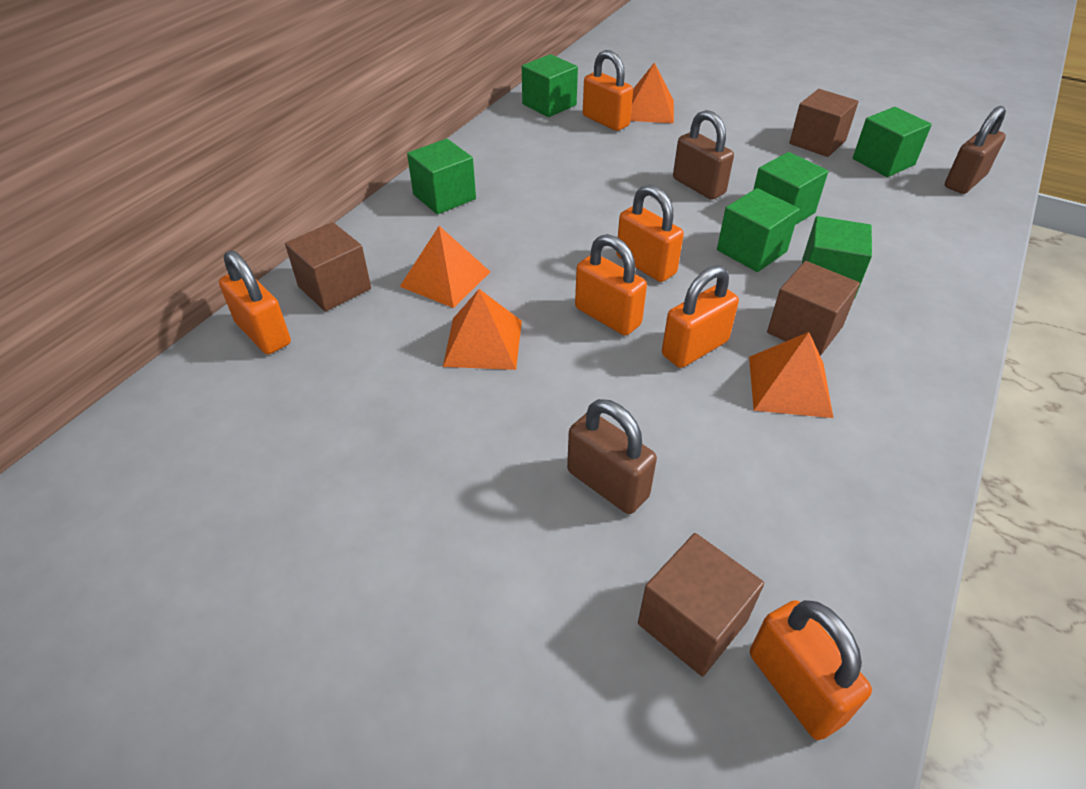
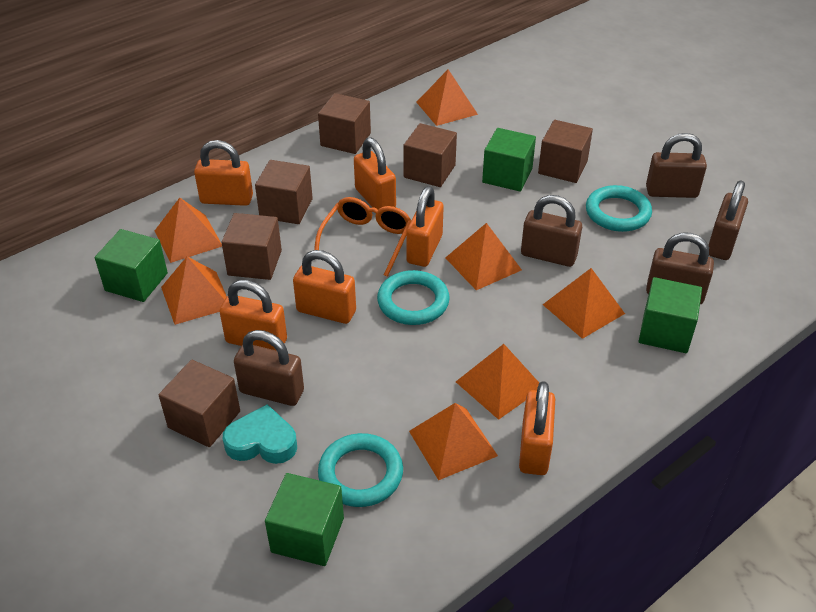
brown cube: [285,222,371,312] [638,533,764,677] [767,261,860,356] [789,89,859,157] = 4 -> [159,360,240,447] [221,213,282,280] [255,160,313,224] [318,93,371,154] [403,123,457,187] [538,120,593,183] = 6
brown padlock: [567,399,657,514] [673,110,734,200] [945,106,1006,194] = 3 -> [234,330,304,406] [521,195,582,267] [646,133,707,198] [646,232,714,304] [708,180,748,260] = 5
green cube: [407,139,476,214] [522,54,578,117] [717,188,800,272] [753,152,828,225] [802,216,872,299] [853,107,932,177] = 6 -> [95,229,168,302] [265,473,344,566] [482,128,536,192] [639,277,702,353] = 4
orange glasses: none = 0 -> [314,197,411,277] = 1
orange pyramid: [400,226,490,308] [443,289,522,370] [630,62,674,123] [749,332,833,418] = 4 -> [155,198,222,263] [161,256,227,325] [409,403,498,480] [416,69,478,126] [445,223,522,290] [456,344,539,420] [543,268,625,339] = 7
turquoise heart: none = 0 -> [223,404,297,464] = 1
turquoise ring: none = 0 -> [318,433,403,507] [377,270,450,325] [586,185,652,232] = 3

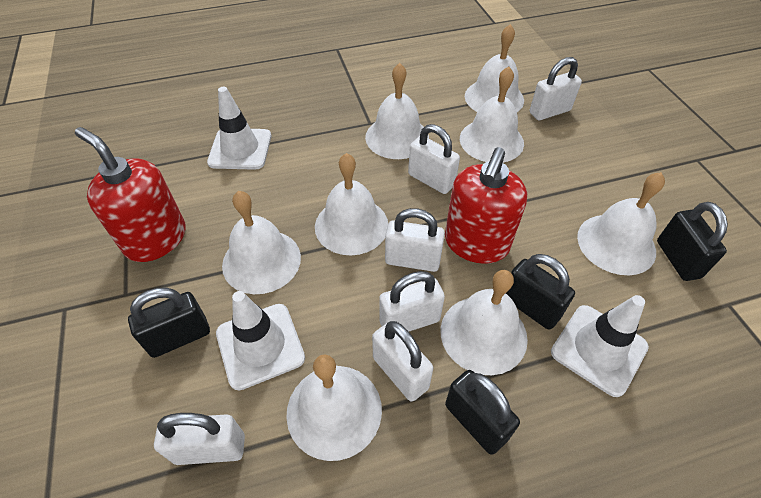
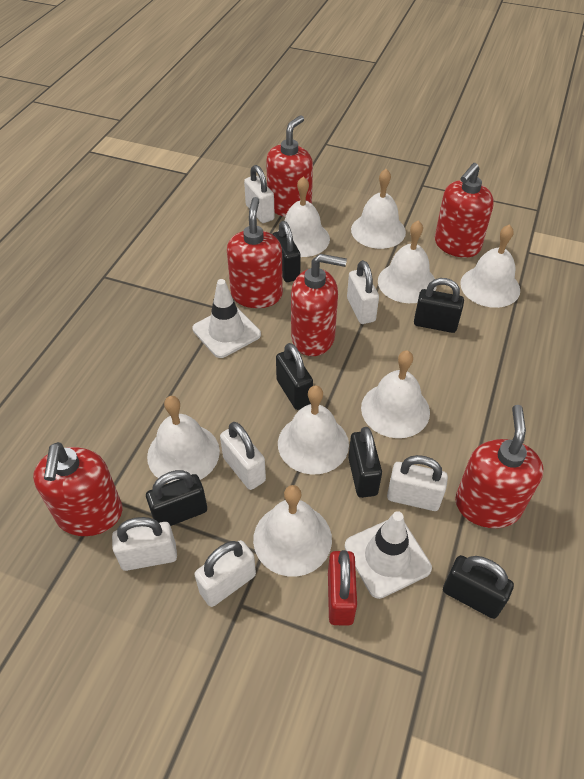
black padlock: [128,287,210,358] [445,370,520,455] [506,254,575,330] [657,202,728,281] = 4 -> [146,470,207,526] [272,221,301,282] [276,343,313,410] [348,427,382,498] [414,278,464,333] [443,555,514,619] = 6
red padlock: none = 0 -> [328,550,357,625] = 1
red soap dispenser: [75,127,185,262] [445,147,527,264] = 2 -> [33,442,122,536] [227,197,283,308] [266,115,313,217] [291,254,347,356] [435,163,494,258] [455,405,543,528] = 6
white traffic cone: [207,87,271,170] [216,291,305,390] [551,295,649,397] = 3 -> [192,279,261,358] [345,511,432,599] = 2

> [Job] Working from the material above, retype exactly the lines from the one with "brown padlock: [567,399,657,514]" through the one with "orange pyramid: [400,226,490,308]", both included, and only those lines.

> [Answer to the exercise]
brown padlock: [567,399,657,514] [673,110,734,200] [945,106,1006,194] = 3 -> [234,330,304,406] [521,195,582,267] [646,133,707,198] [646,232,714,304] [708,180,748,260] = 5
green cube: [407,139,476,214] [522,54,578,117] [717,188,800,272] [753,152,828,225] [802,216,872,299] [853,107,932,177] = 6 -> [95,229,168,302] [265,473,344,566] [482,128,536,192] [639,277,702,353] = 4
orange glasses: none = 0 -> [314,197,411,277] = 1
orange pyramid: [400,226,490,308] [443,289,522,370] [630,62,674,123] [749,332,833,418] = 4 -> [155,198,222,263] [161,256,227,325] [409,403,498,480] [416,69,478,126] [445,223,522,290] [456,344,539,420] [543,268,625,339] = 7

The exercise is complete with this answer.